• [Edit tracking data]
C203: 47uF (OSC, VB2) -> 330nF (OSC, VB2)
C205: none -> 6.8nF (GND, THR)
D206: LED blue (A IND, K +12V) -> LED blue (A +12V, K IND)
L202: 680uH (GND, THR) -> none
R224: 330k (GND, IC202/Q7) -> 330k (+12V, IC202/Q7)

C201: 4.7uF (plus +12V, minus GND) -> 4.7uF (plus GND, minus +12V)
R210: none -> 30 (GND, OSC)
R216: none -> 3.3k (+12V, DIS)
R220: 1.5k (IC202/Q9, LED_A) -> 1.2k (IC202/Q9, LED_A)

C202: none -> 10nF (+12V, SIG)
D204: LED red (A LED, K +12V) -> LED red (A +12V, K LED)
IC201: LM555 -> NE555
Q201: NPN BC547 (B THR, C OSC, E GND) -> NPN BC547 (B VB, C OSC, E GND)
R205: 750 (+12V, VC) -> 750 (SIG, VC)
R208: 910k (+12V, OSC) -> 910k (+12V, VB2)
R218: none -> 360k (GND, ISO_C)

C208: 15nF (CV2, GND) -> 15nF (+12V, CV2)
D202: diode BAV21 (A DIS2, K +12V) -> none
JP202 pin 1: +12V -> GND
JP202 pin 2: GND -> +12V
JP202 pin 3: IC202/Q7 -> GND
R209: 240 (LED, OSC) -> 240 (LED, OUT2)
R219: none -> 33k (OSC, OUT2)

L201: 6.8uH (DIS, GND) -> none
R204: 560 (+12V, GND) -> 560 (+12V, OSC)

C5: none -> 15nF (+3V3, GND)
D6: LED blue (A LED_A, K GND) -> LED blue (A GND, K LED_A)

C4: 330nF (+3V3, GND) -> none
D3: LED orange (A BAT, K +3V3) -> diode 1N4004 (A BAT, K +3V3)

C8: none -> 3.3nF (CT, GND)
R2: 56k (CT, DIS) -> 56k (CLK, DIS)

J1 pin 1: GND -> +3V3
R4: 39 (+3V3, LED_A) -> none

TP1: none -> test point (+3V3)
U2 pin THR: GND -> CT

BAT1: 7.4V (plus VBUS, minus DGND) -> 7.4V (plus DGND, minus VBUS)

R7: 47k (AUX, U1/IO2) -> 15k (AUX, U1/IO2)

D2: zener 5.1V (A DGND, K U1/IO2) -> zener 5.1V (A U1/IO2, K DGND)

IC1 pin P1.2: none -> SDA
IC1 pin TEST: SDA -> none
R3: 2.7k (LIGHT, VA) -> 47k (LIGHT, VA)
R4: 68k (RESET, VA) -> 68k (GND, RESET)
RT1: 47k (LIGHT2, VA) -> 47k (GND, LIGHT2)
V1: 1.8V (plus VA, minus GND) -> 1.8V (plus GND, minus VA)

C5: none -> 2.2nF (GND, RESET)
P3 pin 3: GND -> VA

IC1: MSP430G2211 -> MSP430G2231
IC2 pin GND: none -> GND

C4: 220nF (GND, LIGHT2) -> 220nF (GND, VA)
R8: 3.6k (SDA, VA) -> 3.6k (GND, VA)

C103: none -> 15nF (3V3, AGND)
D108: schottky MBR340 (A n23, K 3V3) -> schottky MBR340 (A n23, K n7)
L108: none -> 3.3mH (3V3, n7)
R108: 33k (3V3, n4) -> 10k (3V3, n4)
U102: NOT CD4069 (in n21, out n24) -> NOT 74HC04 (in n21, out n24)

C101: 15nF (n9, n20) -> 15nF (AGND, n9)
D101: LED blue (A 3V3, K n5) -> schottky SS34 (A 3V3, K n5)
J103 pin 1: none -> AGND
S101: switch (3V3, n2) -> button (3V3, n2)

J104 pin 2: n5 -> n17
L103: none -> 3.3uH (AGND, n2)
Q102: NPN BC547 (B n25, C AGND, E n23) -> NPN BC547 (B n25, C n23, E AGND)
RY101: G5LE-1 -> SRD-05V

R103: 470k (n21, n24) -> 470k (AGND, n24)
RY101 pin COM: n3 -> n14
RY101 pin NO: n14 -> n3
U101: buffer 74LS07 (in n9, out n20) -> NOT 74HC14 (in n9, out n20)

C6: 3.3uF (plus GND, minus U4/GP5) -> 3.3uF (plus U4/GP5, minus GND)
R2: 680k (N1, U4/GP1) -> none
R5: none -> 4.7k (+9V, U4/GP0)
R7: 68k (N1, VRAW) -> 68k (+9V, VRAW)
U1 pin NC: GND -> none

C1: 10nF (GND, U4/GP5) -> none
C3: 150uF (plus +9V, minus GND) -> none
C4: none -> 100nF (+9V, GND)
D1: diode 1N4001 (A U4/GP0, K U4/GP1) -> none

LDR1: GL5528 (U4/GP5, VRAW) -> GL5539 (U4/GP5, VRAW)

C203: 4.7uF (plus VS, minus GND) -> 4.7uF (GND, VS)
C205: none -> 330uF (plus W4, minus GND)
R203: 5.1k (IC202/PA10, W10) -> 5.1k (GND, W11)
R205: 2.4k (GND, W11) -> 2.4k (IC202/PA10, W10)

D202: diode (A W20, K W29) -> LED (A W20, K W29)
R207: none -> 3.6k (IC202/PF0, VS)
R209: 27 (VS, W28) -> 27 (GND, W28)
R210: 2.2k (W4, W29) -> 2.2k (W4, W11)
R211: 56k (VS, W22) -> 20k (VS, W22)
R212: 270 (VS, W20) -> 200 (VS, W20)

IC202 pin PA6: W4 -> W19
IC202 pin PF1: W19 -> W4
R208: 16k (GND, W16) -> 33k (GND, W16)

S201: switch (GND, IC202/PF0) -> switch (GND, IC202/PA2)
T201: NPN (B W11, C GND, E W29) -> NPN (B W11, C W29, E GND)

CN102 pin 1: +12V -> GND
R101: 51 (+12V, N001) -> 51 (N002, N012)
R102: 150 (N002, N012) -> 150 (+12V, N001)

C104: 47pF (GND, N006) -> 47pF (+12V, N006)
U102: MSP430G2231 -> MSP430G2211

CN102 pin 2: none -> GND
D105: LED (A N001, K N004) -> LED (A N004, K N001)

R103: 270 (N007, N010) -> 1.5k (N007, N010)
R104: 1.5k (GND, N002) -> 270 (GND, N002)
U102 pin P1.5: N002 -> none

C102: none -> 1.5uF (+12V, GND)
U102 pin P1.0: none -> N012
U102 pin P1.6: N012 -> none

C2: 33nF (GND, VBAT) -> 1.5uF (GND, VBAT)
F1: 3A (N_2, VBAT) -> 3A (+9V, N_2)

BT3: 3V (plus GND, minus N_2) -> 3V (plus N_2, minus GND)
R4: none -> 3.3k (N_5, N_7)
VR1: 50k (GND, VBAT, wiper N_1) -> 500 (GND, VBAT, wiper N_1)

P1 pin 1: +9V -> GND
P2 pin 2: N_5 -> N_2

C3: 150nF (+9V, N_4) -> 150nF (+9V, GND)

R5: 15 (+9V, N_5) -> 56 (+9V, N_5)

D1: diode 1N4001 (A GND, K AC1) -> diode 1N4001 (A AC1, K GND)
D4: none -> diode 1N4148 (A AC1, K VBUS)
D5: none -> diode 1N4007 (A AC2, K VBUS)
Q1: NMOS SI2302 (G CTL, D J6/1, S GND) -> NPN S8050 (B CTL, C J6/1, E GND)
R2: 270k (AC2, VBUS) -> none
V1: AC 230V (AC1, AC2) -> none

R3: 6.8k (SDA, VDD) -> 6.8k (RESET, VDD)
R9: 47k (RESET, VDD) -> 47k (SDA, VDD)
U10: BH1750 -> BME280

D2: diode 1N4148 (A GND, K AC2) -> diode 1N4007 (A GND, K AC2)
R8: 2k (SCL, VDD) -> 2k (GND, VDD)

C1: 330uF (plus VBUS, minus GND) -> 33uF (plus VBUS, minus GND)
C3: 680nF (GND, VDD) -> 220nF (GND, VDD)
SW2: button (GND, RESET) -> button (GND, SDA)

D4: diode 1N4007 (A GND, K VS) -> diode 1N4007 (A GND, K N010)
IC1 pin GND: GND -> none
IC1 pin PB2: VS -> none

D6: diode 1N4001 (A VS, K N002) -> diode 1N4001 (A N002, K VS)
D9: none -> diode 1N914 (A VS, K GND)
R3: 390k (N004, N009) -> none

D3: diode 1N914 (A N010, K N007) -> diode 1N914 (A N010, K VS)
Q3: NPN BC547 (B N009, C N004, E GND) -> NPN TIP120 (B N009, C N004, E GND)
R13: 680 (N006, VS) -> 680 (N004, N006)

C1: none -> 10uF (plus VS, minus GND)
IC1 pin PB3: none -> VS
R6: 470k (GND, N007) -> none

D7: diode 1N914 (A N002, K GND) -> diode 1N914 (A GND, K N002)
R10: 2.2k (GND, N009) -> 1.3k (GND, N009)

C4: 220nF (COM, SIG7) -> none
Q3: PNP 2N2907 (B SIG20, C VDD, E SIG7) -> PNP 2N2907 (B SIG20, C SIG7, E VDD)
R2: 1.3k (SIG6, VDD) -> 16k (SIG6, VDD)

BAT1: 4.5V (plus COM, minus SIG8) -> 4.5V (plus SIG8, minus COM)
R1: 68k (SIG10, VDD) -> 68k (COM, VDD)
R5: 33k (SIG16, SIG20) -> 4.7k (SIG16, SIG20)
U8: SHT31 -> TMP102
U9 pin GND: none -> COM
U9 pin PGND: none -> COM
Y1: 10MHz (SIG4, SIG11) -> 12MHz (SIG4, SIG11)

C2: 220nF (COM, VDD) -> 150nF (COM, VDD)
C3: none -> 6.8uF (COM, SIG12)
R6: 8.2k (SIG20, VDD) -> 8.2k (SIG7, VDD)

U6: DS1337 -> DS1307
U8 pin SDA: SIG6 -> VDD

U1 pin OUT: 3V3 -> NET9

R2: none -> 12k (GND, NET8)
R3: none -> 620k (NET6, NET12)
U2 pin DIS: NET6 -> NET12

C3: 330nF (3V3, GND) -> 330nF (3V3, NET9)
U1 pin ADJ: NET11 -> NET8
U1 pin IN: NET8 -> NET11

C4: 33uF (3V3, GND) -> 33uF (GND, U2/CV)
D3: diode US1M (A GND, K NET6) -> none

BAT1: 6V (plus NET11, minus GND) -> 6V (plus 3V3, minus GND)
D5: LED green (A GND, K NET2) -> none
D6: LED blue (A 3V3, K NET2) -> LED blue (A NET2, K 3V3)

• [WHAT IS BEING ASKED]
Write the number of lines in the data above that contain the word "VBUS", and add nothing to it.

• [THE ANSWER]
5